▶ **Exercise**: Return the material below line for line, without changing any wording, and leave out the pictures.

▶ **Records supplied**:
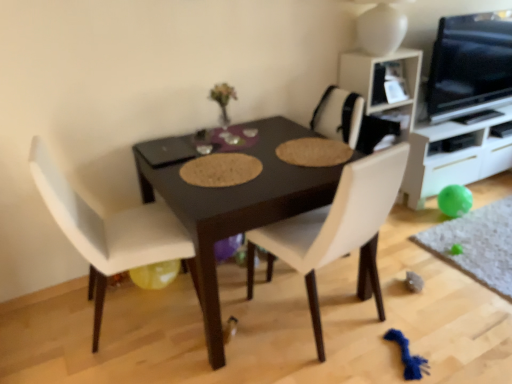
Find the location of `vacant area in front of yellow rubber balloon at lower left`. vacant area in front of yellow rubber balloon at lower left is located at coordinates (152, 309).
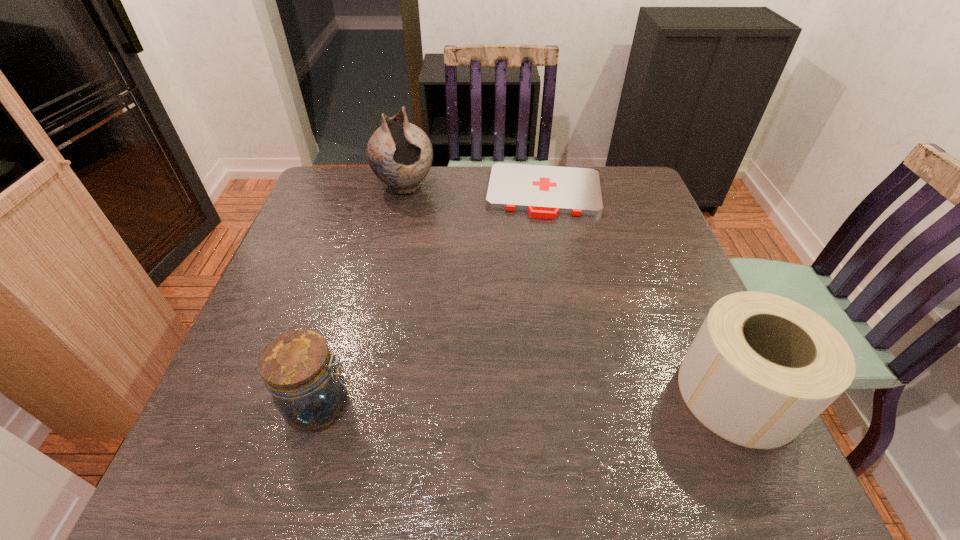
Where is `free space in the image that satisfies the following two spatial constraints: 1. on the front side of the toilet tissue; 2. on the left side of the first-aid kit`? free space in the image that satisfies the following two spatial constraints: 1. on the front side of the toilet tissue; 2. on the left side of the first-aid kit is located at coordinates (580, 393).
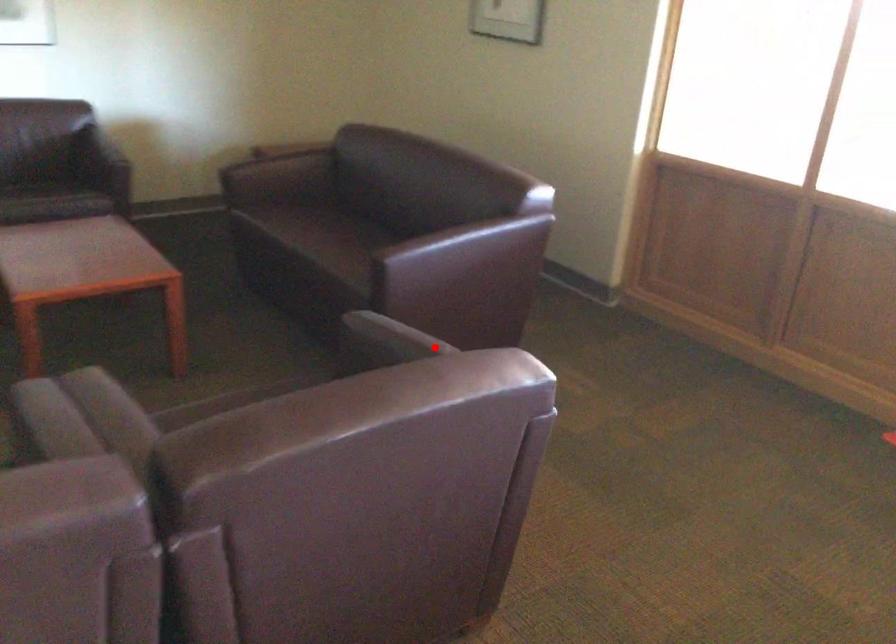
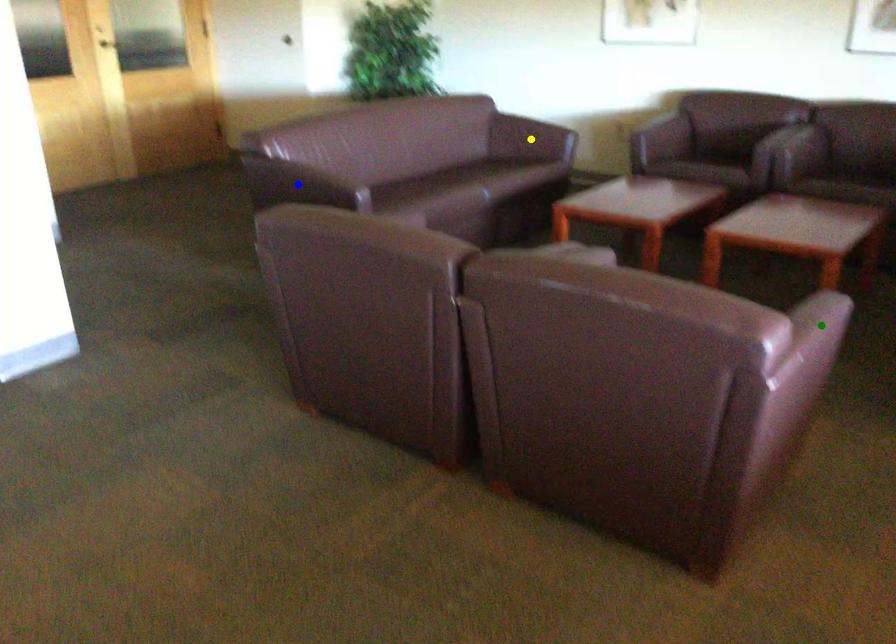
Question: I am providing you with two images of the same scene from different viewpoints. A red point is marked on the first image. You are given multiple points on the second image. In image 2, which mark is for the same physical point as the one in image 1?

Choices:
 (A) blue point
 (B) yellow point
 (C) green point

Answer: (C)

▶ **Completed task**:
Find the location of `vacant area in front of yellow rubber balloon at lower left`. vacant area in front of yellow rubber balloon at lower left is located at coordinates (152, 309).
Where is `free space in the image that satisfies the following two spatial constraints: 1. on the front side of the toilet tissue; 2. on the left side of the first-aid kit`? free space in the image that satisfies the following two spatial constraints: 1. on the front side of the toilet tissue; 2. on the left side of the first-aid kit is located at coordinates (580, 393).
Question: I am providing you with two images of the same scene from different viewpoints. A red point is marked on the first image. You are given multiple points on the second image. In image 2, which mark is for the same physical point as the one in image 1?

Choices:
 (A) blue point
 (B) yellow point
 (C) green point

Answer: (C)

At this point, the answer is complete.